*Assigned task*
Starting at the line with "none -> brown brick J7:K7 level 1" and ending at the line with "pink brick B1:B2", print exactly the lines of the entries below. Pictures do not belong in the copy.

[Listed records — start]

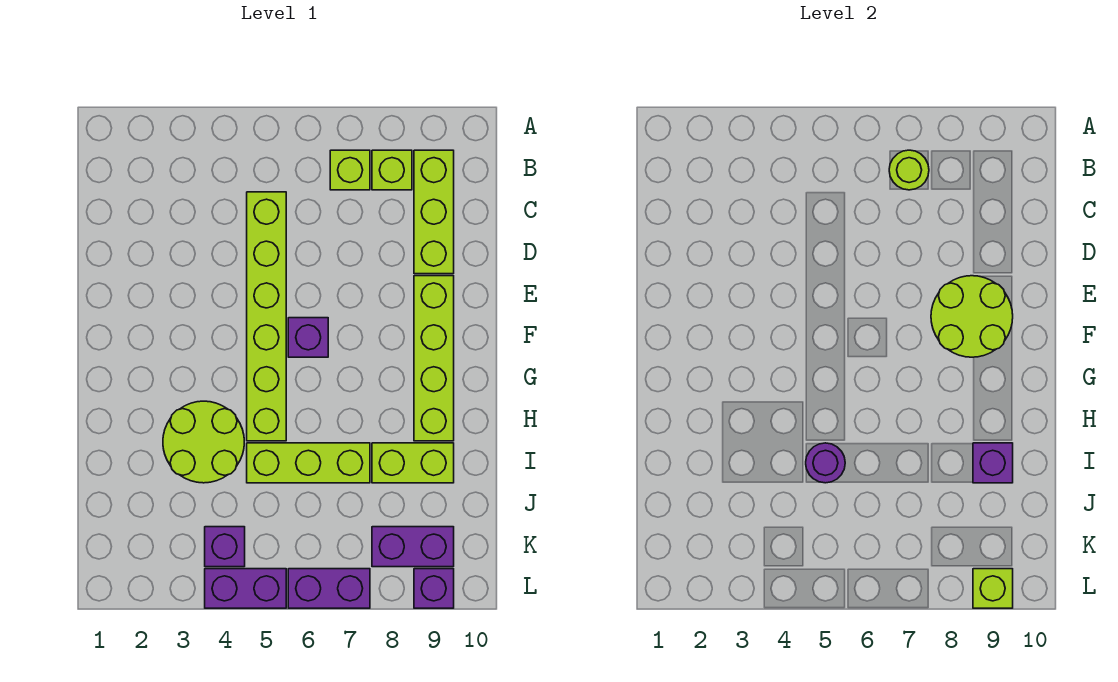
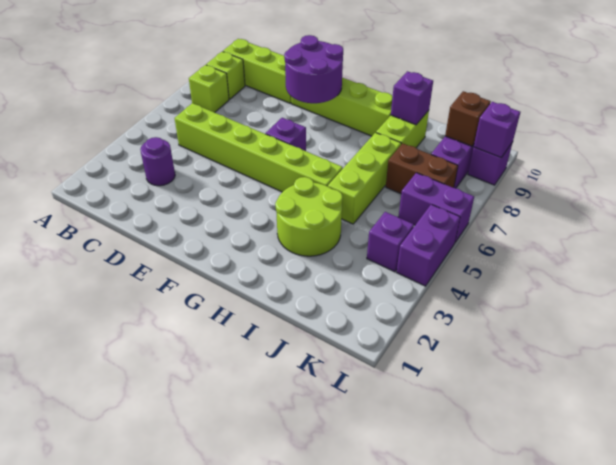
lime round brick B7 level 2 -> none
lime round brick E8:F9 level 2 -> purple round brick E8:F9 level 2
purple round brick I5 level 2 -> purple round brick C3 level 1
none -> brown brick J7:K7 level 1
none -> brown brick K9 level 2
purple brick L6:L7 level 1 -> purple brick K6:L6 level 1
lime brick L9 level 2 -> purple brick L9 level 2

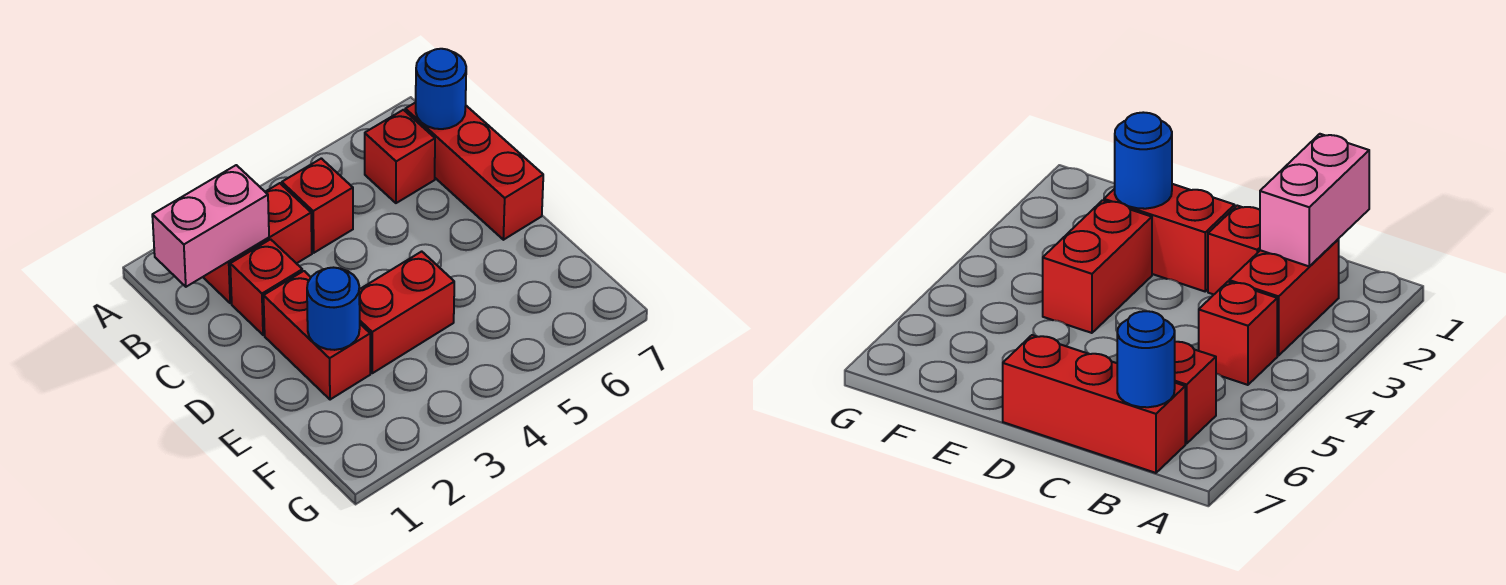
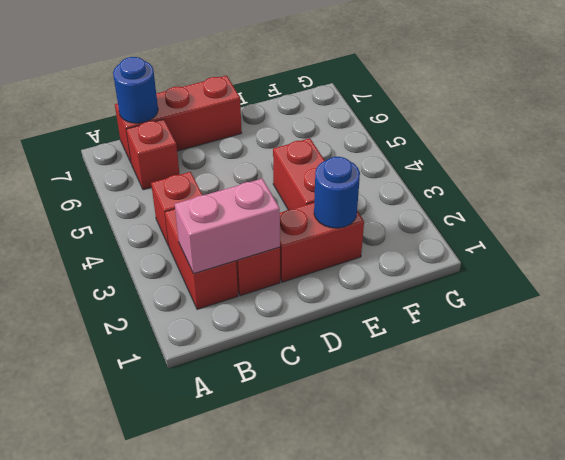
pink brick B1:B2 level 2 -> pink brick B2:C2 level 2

[Listed records — finish]
[Listed records — start]

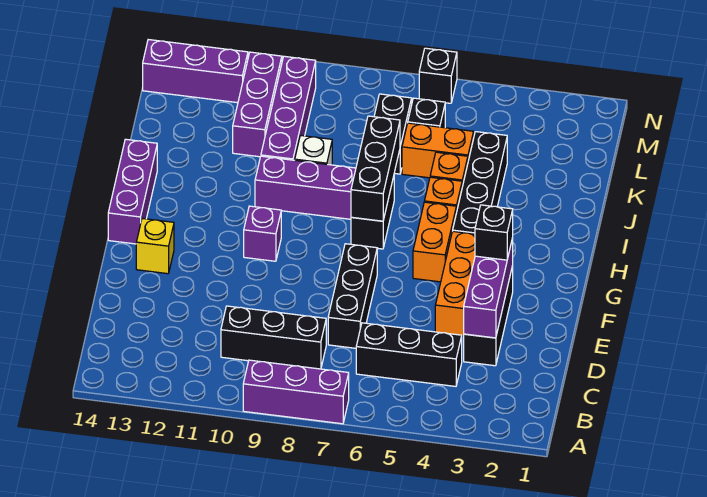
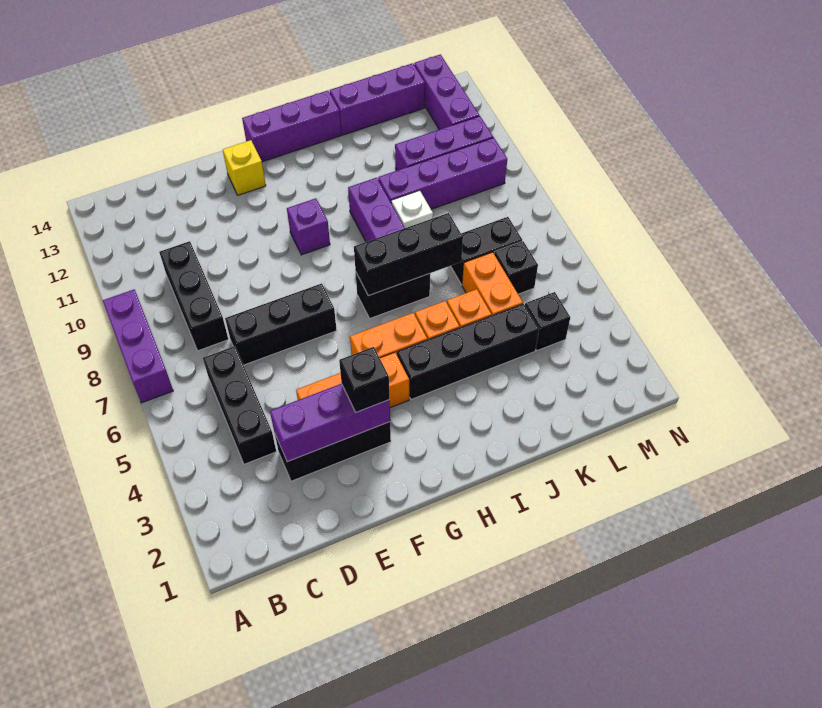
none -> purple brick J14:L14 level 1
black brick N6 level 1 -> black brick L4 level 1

[Listed records — finish]
[Listed records — start]

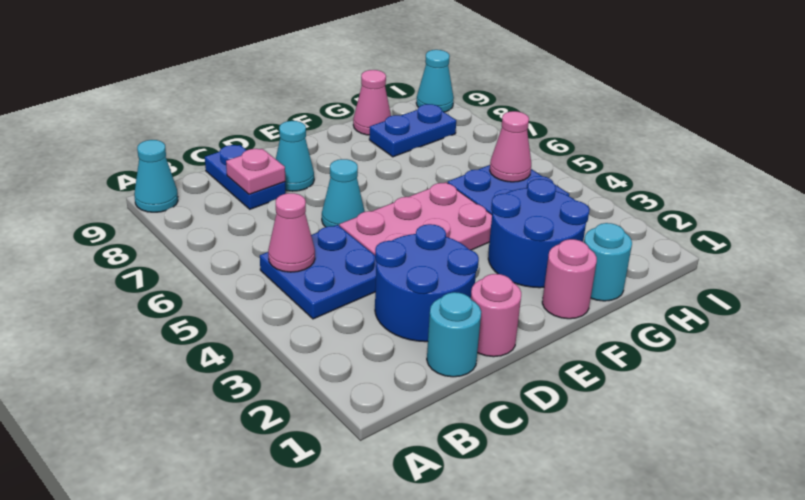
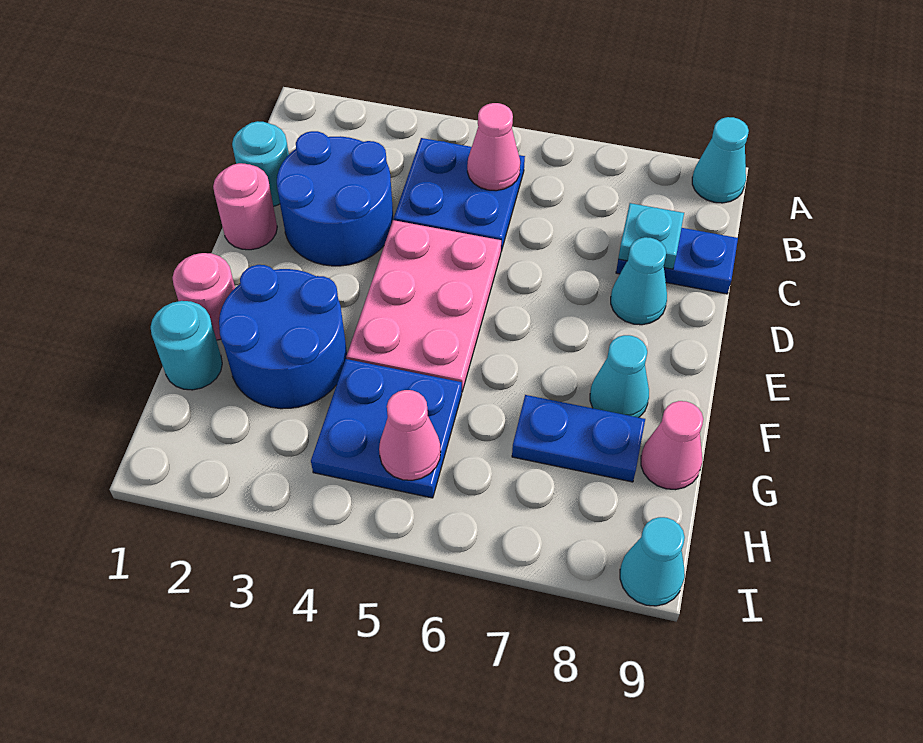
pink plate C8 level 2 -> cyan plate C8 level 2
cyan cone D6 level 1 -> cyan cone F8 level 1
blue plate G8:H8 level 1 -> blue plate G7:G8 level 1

[Listed records — finish]

*Problem solution*
none -> brown brick J7:K7 level 1
none -> brown brick K9 level 2
purple brick L6:L7 level 1 -> purple brick K6:L6 level 1
lime brick L9 level 2 -> purple brick L9 level 2

pink brick B1:B2 level 2 -> pink brick B2:C2 level 2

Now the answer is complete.